Task objective - The number of lines below holding the string "teddy" is the only answer wanted.

Records shown -
• • • • •

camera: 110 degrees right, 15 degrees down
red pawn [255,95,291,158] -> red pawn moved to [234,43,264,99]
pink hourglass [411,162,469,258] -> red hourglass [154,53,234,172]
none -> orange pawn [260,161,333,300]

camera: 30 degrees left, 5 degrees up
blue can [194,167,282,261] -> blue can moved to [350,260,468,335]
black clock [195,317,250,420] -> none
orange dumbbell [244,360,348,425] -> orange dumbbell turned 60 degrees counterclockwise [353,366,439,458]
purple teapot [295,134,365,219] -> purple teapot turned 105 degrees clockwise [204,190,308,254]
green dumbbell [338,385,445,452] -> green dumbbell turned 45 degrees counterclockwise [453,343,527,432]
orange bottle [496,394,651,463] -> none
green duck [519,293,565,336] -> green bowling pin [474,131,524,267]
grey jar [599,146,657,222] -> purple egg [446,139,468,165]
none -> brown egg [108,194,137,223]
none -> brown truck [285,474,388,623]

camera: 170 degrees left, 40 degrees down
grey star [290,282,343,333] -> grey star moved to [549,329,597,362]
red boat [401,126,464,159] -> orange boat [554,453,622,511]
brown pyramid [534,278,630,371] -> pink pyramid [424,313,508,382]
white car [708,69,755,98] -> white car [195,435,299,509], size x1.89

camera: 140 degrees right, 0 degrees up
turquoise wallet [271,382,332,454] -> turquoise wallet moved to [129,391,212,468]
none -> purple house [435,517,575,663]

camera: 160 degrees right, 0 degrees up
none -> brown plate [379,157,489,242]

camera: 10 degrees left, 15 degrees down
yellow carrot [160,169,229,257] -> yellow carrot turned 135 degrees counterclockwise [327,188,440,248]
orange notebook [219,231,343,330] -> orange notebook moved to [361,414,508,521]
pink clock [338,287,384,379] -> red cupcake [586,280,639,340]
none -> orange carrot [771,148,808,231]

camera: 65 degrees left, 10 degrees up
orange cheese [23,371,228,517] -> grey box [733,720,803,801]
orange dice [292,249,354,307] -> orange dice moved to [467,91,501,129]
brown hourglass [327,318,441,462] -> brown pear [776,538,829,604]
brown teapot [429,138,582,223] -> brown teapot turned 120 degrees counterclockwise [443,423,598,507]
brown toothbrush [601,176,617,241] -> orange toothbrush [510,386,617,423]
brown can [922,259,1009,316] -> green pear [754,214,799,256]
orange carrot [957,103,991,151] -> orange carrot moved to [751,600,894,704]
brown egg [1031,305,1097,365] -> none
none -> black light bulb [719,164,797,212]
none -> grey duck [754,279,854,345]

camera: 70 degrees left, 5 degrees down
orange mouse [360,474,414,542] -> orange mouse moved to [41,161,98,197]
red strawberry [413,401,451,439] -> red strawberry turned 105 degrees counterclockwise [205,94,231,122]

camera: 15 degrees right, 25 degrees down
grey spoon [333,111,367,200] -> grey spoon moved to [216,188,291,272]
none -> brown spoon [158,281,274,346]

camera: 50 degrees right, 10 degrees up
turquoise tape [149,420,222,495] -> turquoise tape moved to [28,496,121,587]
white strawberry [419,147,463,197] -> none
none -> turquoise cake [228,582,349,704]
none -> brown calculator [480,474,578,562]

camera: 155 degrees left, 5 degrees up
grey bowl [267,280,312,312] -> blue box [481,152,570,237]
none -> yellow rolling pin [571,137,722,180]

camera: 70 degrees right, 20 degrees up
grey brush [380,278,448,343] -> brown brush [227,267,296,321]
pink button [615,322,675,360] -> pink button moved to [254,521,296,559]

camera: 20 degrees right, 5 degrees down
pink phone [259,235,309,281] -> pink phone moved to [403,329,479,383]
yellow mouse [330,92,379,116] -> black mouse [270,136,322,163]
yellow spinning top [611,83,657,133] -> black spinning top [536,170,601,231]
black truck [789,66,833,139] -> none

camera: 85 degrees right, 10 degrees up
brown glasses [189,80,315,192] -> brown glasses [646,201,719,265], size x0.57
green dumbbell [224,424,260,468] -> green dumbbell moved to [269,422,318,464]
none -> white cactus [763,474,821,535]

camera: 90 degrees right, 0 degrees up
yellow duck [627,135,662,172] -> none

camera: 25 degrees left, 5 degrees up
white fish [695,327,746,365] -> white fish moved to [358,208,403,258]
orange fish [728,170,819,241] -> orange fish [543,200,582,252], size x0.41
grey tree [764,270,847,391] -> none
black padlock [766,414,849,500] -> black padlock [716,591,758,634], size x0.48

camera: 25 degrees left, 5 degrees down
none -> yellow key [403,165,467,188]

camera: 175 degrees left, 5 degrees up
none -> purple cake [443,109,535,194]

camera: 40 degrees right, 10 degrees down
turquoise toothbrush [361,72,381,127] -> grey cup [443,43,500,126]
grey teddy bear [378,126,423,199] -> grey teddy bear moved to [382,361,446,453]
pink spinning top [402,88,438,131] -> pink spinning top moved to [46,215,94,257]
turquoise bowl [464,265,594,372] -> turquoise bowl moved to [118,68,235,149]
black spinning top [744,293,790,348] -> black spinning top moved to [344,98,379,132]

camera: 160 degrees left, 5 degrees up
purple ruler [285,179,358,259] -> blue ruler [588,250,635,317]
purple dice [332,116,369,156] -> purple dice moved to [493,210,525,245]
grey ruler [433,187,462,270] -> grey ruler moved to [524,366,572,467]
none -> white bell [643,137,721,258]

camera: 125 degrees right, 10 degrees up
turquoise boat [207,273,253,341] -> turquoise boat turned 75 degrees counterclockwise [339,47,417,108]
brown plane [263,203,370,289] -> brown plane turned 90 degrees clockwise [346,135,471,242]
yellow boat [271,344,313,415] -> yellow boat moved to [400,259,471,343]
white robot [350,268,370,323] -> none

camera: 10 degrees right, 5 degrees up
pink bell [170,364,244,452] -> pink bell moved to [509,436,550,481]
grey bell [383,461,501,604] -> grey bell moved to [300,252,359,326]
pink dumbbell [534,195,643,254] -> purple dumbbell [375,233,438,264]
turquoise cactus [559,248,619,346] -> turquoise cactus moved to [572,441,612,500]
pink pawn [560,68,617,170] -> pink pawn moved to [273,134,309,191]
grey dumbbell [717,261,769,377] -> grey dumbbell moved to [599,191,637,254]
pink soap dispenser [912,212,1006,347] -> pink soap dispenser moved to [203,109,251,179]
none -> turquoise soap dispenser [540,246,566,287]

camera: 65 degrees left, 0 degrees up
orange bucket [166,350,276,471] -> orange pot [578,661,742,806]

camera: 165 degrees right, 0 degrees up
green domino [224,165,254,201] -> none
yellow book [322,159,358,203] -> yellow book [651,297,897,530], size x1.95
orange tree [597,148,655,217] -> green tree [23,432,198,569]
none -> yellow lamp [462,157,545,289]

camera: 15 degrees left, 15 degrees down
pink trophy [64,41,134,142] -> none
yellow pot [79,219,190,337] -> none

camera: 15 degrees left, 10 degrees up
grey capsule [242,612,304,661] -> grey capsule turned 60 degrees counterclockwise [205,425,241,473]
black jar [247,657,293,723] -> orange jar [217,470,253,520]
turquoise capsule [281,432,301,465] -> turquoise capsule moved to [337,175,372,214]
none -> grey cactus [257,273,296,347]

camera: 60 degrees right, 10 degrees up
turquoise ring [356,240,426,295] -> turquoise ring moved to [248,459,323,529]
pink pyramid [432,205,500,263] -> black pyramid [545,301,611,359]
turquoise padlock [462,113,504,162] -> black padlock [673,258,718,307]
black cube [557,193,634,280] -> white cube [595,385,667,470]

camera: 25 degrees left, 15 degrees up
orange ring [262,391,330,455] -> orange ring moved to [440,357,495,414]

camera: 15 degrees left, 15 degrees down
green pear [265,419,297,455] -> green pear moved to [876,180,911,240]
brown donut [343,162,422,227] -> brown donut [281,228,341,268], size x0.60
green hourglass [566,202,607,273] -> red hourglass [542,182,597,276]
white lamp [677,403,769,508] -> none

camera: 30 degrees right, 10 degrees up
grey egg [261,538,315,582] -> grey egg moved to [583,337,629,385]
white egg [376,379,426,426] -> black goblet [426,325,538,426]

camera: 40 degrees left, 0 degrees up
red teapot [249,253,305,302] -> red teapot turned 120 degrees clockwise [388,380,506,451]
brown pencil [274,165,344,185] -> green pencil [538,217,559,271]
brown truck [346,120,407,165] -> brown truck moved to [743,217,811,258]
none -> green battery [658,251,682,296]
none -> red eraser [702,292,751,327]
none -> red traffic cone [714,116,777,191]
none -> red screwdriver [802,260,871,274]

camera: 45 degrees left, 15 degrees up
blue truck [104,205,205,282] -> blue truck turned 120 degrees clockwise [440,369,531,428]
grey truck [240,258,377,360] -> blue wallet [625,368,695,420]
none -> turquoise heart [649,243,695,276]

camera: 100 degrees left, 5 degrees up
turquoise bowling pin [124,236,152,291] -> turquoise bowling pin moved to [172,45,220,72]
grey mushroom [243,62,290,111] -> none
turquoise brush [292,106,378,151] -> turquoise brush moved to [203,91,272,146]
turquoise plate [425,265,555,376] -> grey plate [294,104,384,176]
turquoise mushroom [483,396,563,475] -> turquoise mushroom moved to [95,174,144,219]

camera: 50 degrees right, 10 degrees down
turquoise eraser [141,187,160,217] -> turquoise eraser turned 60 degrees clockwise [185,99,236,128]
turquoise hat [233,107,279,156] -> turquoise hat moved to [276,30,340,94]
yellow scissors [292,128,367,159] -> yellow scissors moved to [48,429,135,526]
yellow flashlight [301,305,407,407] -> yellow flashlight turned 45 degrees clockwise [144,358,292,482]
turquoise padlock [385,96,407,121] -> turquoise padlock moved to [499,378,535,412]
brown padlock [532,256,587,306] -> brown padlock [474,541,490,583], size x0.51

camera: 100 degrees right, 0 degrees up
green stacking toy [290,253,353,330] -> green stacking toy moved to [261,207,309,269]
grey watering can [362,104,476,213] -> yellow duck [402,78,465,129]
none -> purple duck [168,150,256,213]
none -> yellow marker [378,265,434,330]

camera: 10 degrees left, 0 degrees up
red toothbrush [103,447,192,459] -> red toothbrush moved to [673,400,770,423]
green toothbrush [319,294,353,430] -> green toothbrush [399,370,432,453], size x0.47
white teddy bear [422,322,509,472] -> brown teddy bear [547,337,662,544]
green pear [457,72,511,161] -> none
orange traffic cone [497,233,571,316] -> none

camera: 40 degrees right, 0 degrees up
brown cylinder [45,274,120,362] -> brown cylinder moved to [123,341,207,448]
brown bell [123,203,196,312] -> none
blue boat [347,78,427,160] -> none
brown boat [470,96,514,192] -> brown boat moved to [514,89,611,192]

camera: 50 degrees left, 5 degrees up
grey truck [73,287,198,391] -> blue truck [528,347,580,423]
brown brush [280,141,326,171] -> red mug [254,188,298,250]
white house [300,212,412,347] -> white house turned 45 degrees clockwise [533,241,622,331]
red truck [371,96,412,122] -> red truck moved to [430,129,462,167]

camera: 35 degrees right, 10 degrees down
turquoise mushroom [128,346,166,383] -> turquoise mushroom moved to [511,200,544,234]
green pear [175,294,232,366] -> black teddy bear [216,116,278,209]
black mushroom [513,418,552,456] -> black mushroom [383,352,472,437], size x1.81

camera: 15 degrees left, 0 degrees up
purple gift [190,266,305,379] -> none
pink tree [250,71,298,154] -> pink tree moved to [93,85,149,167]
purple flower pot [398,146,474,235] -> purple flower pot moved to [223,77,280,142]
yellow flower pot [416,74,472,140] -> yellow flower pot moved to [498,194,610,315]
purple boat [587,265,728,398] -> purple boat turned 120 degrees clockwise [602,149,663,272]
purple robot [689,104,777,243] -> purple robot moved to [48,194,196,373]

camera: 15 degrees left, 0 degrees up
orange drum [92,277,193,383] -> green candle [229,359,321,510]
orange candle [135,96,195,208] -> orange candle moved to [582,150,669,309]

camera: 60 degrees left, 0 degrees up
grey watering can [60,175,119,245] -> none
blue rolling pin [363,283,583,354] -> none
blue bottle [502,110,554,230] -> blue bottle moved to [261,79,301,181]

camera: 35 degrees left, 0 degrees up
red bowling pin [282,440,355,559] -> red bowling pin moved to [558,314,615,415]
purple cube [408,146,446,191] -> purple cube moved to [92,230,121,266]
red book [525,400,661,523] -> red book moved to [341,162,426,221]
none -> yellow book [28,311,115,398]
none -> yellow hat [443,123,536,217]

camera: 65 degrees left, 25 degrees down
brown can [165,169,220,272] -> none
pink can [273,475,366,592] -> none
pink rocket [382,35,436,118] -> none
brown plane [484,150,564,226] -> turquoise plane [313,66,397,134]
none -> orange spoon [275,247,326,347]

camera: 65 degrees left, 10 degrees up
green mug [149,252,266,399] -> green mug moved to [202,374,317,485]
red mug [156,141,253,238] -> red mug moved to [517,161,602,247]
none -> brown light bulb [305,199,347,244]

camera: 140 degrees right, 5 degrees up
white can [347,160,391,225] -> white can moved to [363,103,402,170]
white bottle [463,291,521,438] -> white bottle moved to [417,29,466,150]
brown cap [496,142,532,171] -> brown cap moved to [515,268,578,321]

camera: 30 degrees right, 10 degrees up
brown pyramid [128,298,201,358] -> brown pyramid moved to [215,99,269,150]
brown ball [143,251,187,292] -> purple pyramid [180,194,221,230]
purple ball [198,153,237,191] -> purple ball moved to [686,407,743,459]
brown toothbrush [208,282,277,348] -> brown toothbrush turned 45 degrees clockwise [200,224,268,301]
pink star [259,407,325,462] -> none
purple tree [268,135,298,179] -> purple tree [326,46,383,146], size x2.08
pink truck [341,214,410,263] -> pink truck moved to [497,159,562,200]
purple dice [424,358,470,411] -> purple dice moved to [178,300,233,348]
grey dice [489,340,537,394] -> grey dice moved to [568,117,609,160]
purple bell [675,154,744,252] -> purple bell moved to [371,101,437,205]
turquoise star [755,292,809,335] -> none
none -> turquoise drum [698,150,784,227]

• • • • •

Output of the task - 3